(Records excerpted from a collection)
━━━━━━━━
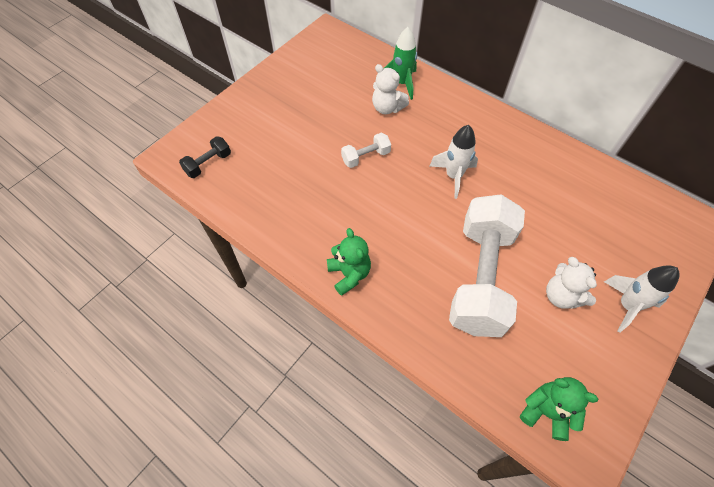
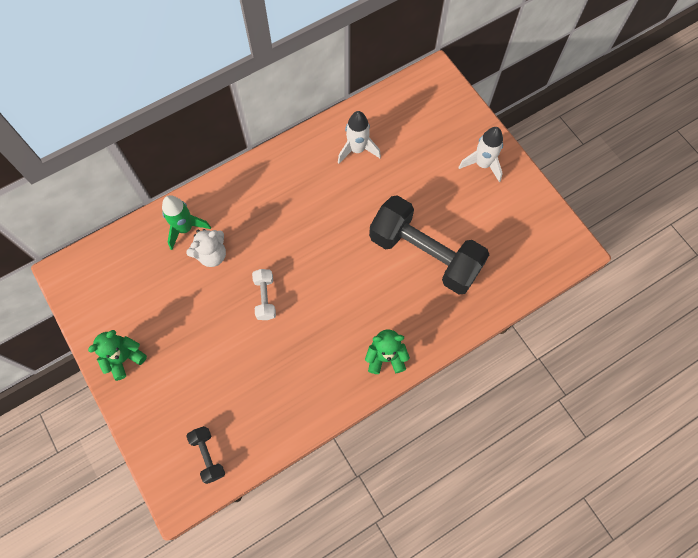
camera: 70 degrees left, 10 degrees up
(453, 176) = (319, 231): white rocket -> white rocket (357, 149)
(480, 277) = (424, 254): white dumbbell -> black dumbbell
(546, 412) = (540, 259): green teddy bear -> green teddy bear (124, 358)
(561, 296) = (460, 204): white teddy bear -> none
━━━━━━━━
> PROBLEM STATEMENT: Return the records exactly as they stand, and drop every picture.

> RESULT OF THE EXERCISE:
camera: 70 degrees left, 10 degrees up
(453, 176) = (319, 231): white rocket -> white rocket (357, 149)
(480, 277) = (424, 254): white dumbbell -> black dumbbell
(546, 412) = (540, 259): green teddy bear -> green teddy bear (124, 358)
(561, 296) = (460, 204): white teddy bear -> none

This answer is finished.